### What you have to do
Gather every line in the records below that contains the string "numericTimeSignature".

### Data provided

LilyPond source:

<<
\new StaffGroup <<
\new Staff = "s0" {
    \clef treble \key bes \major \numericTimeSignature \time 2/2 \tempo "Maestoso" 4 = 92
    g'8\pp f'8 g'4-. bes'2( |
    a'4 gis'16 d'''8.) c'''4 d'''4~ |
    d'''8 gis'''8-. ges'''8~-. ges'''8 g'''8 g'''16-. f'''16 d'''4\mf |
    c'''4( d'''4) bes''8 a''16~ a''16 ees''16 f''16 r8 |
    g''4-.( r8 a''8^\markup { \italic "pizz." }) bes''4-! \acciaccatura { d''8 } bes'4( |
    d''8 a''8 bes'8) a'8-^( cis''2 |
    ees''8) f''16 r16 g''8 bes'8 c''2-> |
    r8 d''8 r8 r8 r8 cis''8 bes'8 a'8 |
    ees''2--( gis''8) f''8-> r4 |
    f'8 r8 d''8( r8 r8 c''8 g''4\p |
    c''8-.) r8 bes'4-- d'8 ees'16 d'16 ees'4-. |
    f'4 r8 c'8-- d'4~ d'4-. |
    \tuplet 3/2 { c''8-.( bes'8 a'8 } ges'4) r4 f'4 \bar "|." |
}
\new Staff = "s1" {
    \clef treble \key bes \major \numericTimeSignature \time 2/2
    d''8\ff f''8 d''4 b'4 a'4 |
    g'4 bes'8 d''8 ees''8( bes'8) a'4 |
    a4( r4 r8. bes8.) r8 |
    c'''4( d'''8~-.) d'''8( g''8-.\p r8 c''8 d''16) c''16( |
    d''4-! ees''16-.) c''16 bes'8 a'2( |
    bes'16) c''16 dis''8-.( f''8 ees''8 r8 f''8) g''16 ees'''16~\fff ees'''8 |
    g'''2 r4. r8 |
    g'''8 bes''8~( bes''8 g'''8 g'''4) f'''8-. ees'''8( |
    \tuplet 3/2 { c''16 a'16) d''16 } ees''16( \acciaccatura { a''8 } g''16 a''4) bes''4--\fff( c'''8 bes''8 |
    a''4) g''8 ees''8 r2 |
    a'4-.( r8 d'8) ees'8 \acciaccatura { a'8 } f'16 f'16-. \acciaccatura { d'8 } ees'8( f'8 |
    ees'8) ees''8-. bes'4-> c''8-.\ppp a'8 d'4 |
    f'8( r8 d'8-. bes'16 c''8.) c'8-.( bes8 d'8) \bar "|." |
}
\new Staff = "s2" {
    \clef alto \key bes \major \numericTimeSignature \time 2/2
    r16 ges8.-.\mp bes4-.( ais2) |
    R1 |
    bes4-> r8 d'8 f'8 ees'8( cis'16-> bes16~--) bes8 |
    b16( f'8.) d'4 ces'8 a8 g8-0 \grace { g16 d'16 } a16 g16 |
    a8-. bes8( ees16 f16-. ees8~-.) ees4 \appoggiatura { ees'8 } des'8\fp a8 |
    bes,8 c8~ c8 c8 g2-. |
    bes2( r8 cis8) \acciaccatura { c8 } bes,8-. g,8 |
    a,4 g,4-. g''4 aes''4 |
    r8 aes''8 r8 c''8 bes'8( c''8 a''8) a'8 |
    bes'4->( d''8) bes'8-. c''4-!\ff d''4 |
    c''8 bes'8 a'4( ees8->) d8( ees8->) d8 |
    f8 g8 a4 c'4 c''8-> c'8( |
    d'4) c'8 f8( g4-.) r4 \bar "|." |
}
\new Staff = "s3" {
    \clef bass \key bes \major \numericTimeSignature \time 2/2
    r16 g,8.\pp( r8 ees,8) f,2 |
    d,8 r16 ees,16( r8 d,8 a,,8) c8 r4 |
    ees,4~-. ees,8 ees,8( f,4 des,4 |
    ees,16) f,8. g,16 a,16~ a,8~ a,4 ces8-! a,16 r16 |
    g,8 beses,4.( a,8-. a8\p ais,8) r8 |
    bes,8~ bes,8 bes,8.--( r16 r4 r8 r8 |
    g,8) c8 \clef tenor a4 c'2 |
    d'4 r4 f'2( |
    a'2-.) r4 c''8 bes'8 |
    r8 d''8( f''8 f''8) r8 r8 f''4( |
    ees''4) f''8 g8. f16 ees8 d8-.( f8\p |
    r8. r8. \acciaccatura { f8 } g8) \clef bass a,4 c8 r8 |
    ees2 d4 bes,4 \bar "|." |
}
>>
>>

### Answer
    \clef treble \key bes \major \numericTimeSignature \time 2/2 \tempo "Maestoso" 4 = 92
    \clef treble \key bes \major \numericTimeSignature \time 2/2
    \clef alto \key bes \major \numericTimeSignature \time 2/2
    \clef bass \key bes \major \numericTimeSignature \time 2/2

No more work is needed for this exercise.